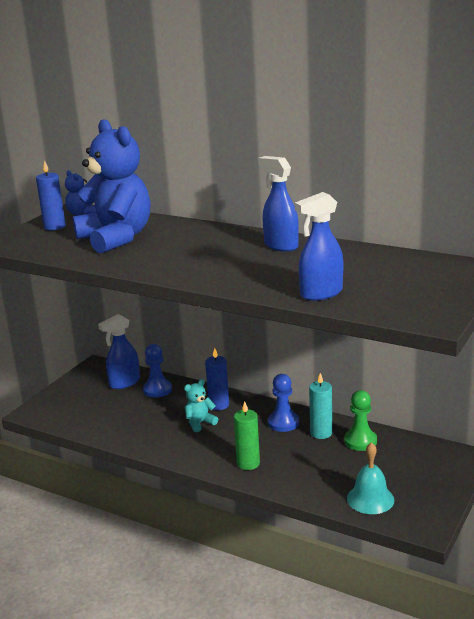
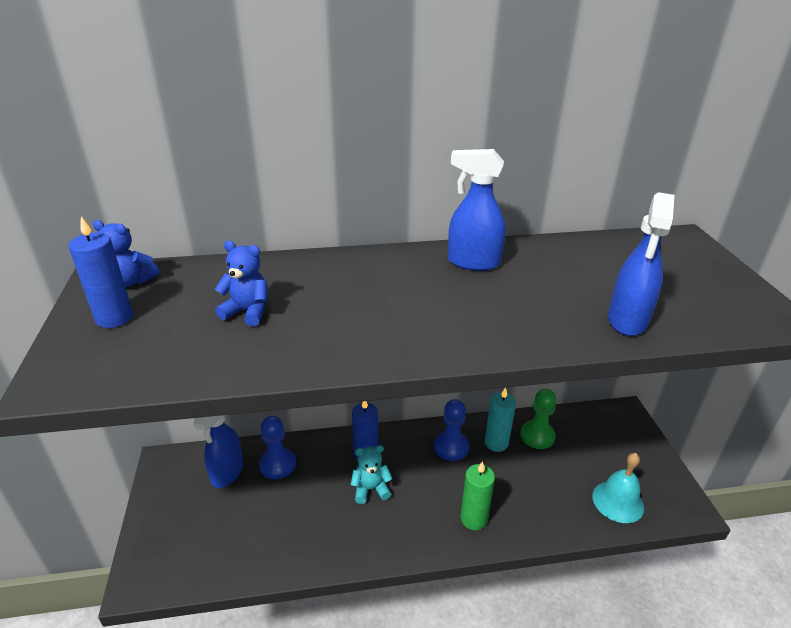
camera: 40 degrees left, 10 degrees up
(116, 238) = (247, 312): blue teddy bear -> blue teddy bear, size x0.42
(200, 423) = (371, 489): turquoise teddy bear -> turquoise teddy bear turned 60 degrees clockwise

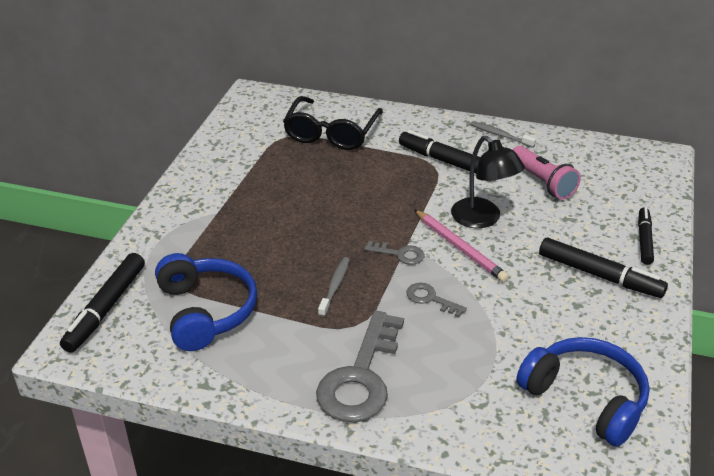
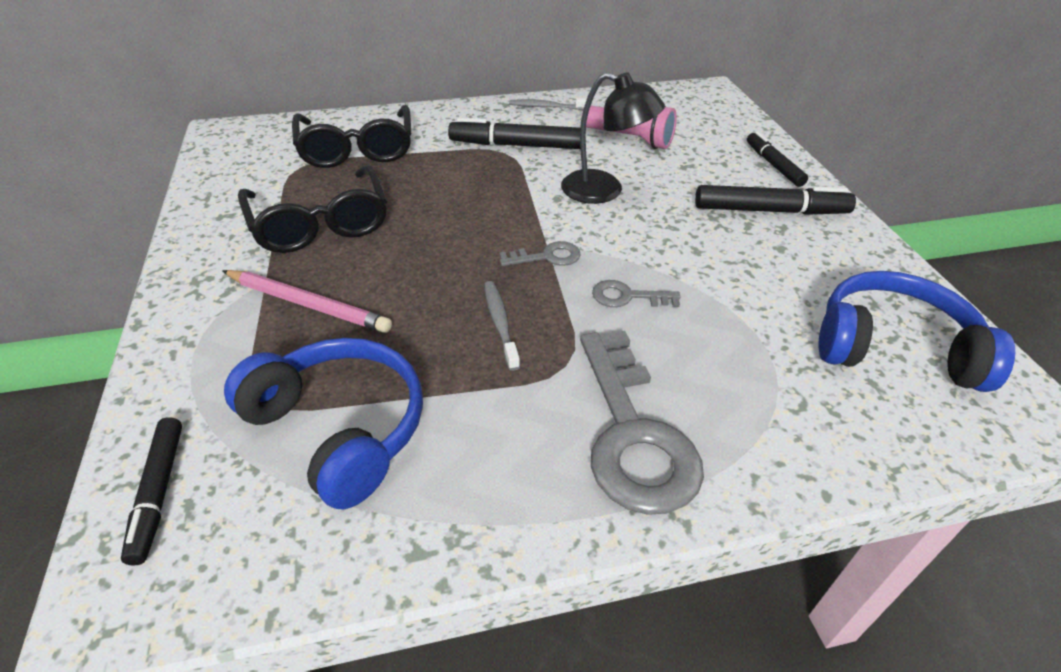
camera: 30 degrees left, 5 degrees up
(105, 308) = (158, 493): black marker -> black marker, size x0.65
(272, 183) = (320, 224): none -> black glasses
(460, 248) = (608, 228): pink pencil -> pink pencil (308, 304)

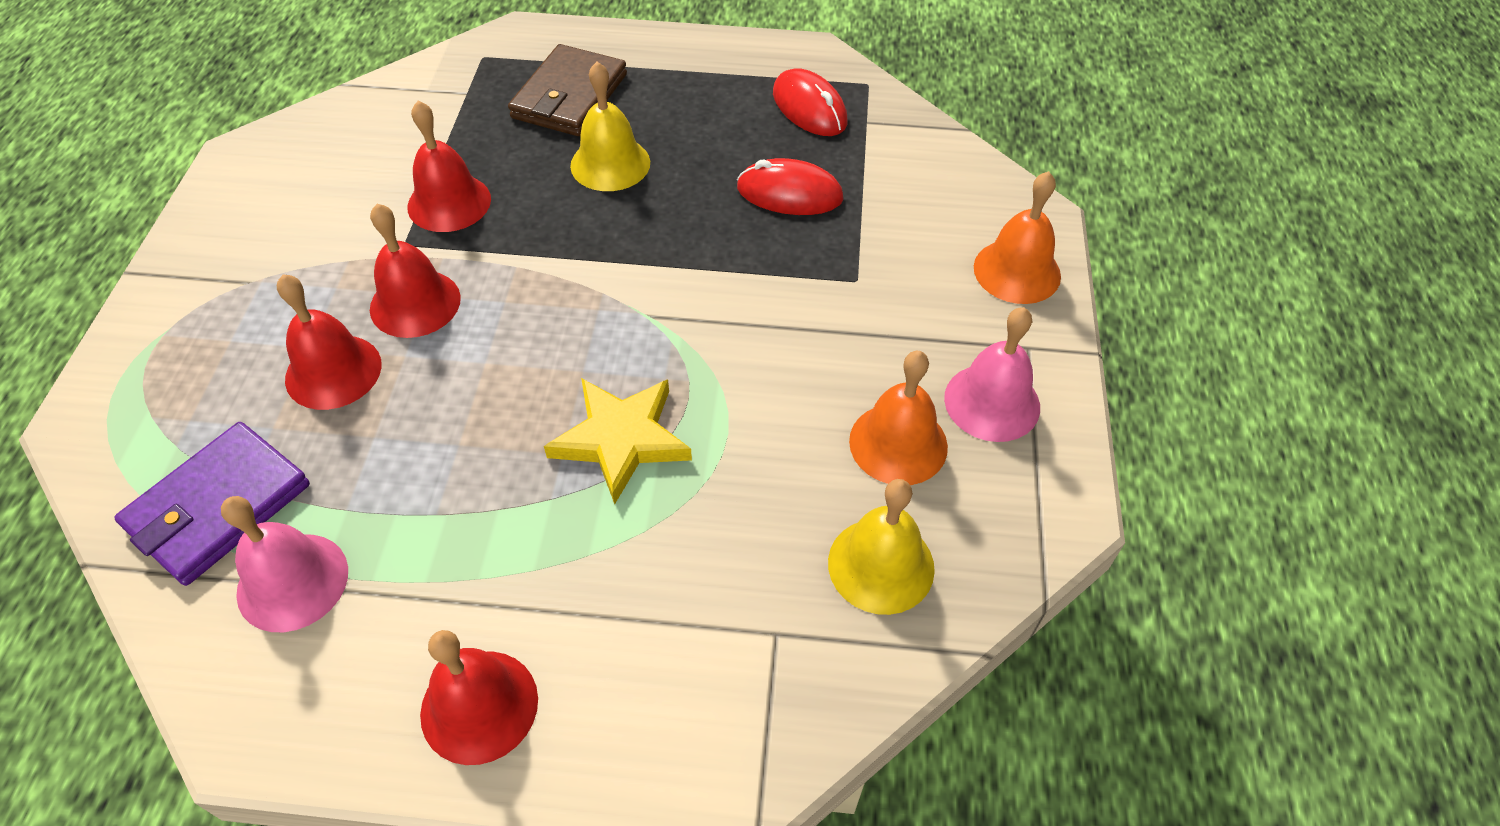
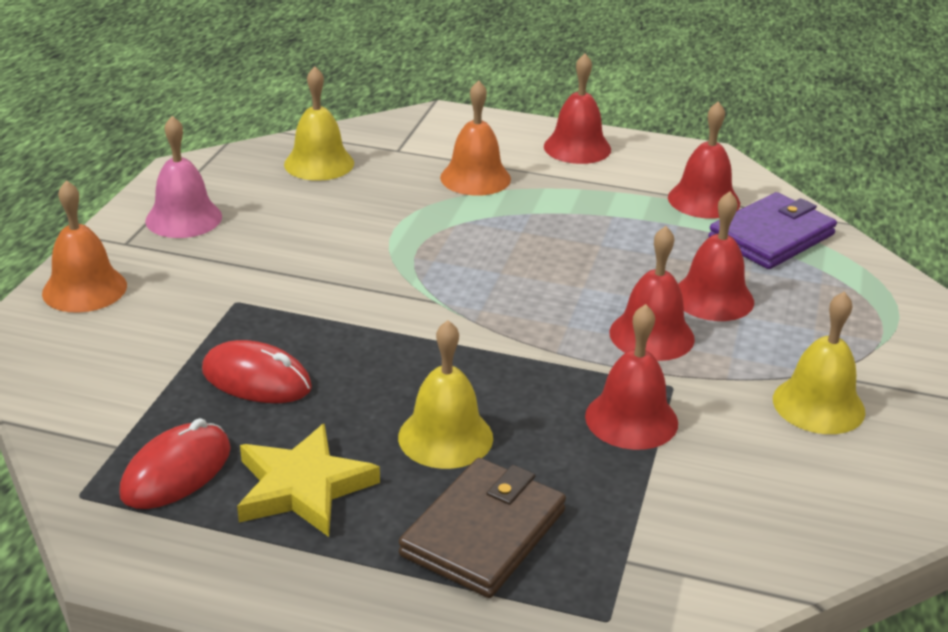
camera: 170 degrees left, 20 degrees down
(268, 243) = (818, 405): none -> yellow bell
(292, 581) = (704, 200): pink bell -> red bell
(621, 439) = (475, 233): yellow star -> yellow star (302, 487)
(809, 108) = (176, 472): red mouse -> red mouse turned 60 degrees clockwise
(898, 443) = (270, 208): orange bell -> orange bell (475, 178)

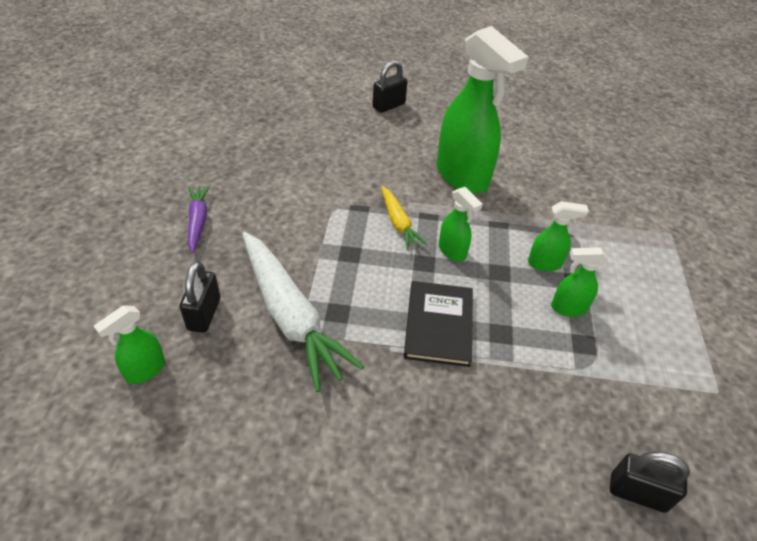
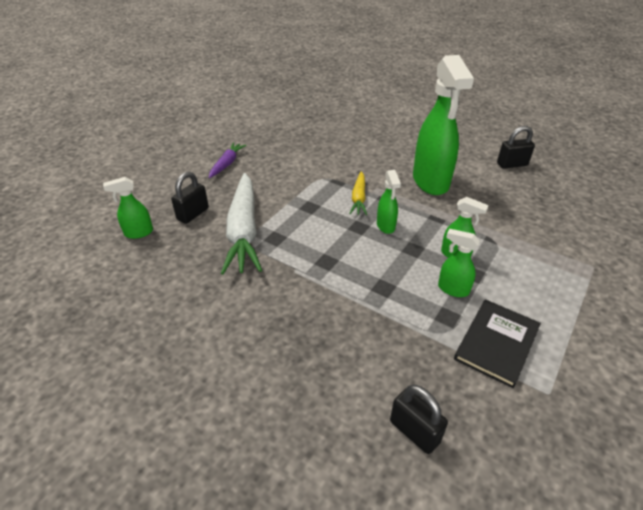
camera: 30 degrees right, 5 degrees down
(388, 106) = (407, 126): black padlock -> black padlock (512, 164)
(439, 325) = (340, 267): black book -> black book (497, 343)

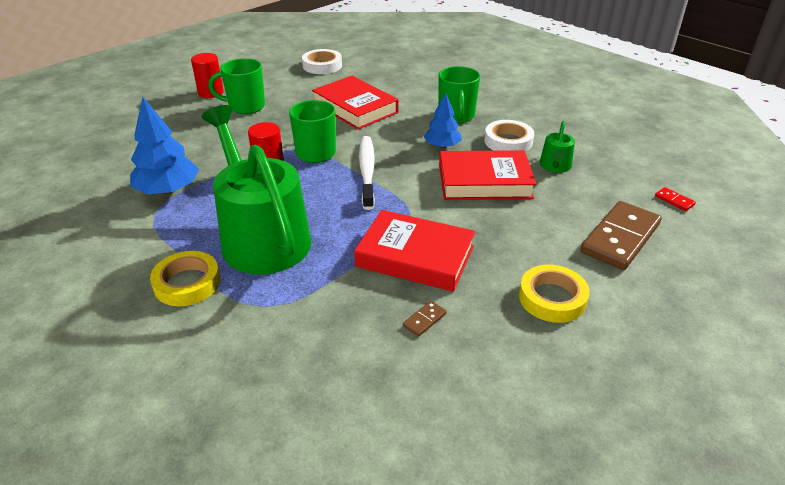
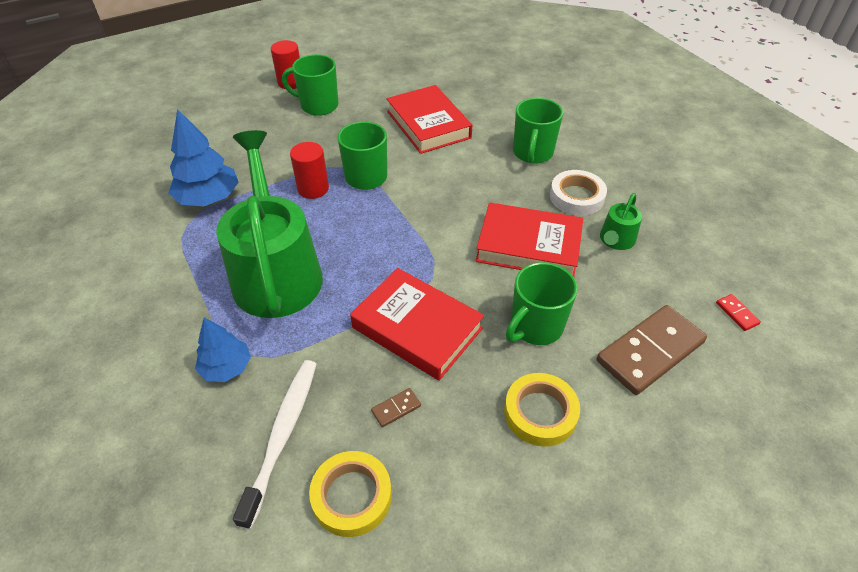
camera: 15 degrees right, 10 degrees up
(187, 283) = (188, 312): yellow tape -> yellow tape (352, 496)
(322, 65) = (415, 63): white tape -> none
(367, 171) = (409, 210): white toothbrush -> white toothbrush (282, 435)
(442, 146) = (501, 191): blue tree -> blue tree (226, 367)
(518, 237) = (535, 327): none -> green mug

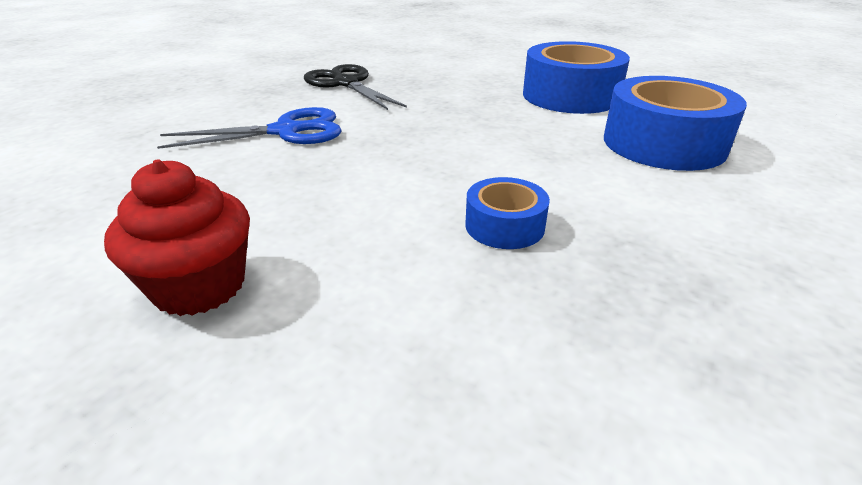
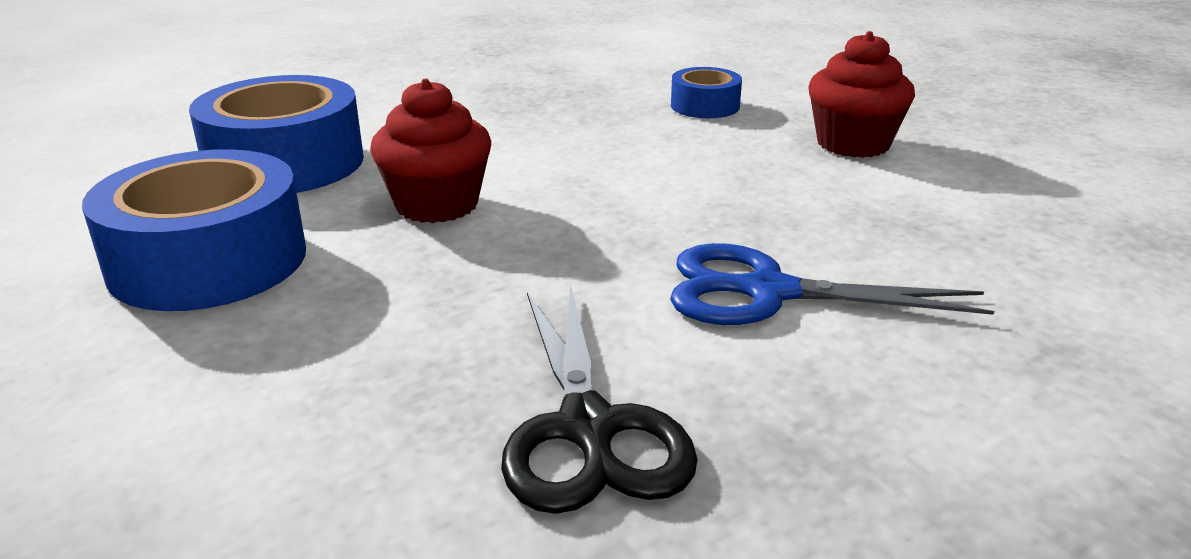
camera: 155 degrees left, 5 degrees down
(504, 226) = (580, 133): blue tape -> blue tape (705, 106)
(516, 138) = (437, 205): none -> red cupcake

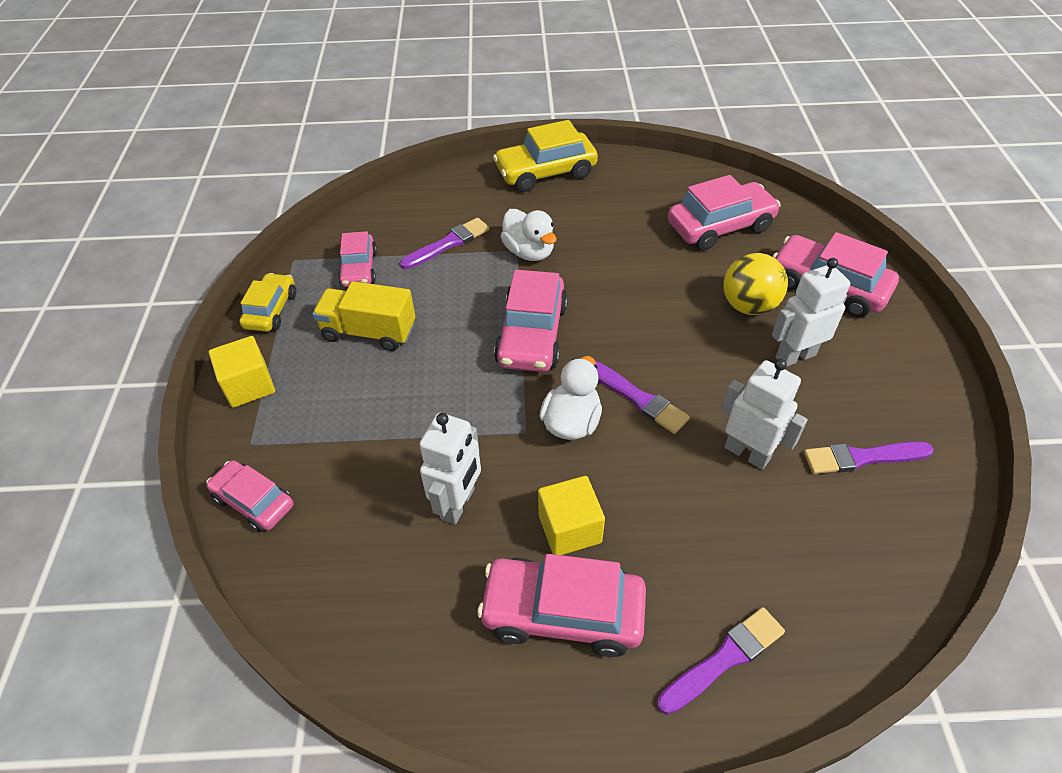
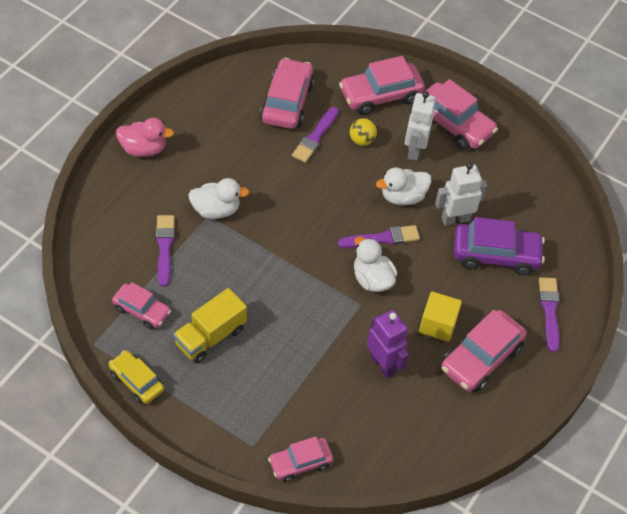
camera: 60 degrees left, 5 degrees up
(249, 385) = (200, 425): yellow cube -> none
(458, 504) = (383, 364): white robot -> purple robot
(532, 335) = (290, 255): pink car -> pink car (454, 124)
(545, 172) = (143, 149): yellow car -> pink duck
(717, 384) = (402, 197): none -> white duck
(744, 530) = (495, 255): none -> purple car
(748, 306) = (362, 140): yellow ball -> yellow ball, size x0.63
(862, 458) = (495, 176): purple brush -> purple brush (315, 137)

=-=-=-=-=

** ACTIVITY **
Your task is to retype the entries verbatim, starting with the line that holds "camera: 15 degrees right, 10 degrees up" and stopping after the line that holds "(367, 171) = (409, 210): white".

** ANSWER TO THIS PROBLEM **
camera: 15 degrees right, 10 degrees up
(187, 283) = (188, 312): yellow tape -> yellow tape (352, 496)
(322, 65) = (415, 63): white tape -> none
(367, 171) = (409, 210): white toothbrush -> white toothbrush (282, 435)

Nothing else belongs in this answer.